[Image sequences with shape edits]
=-=-=

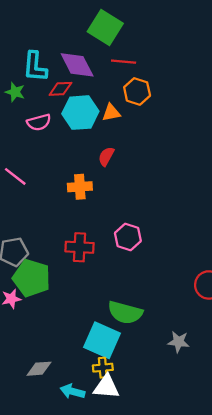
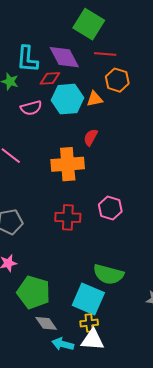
orange cross: (80, 187) -> (68, 164), size x1.5
green pentagon: (31, 278) -> (34, 292), moved
gray diamond: (39, 369) -> (46, 323), moved, turned 60

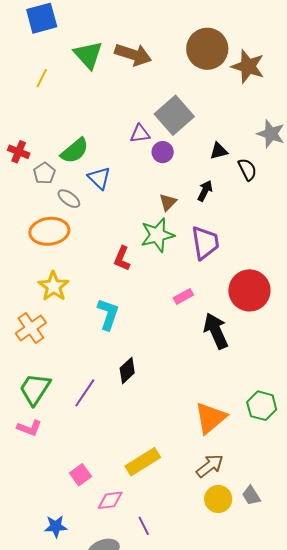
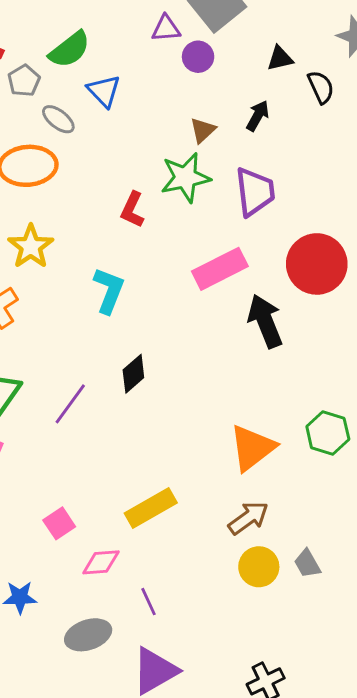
pink rectangle: (183, 296) -> (220, 269), size x1.8

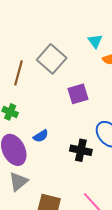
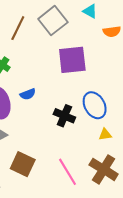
cyan triangle: (95, 41) -> (90, 11), moved, turned -35
purple square: (78, 94) -> (72, 60), size x1.4

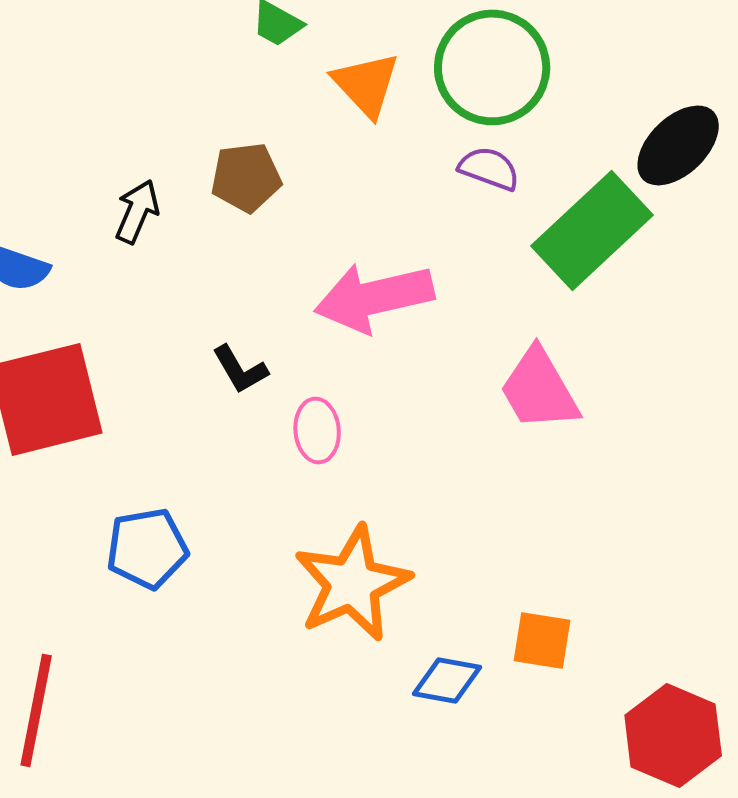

=-=-=

_WORK ORDER_. Your answer must be the lines from the one containing "gray diamond: (39, 369)" through the last line of the records, copied exactly, with no pictures.

_RESPONSE AREA_.
gray diamond: (39, 369) -> (46, 323), moved, turned 60

pink rectangle: (183, 296) -> (220, 269), size x1.8

cyan triangle: (95, 41) -> (90, 11), moved, turned -35
purple square: (78, 94) -> (72, 60), size x1.4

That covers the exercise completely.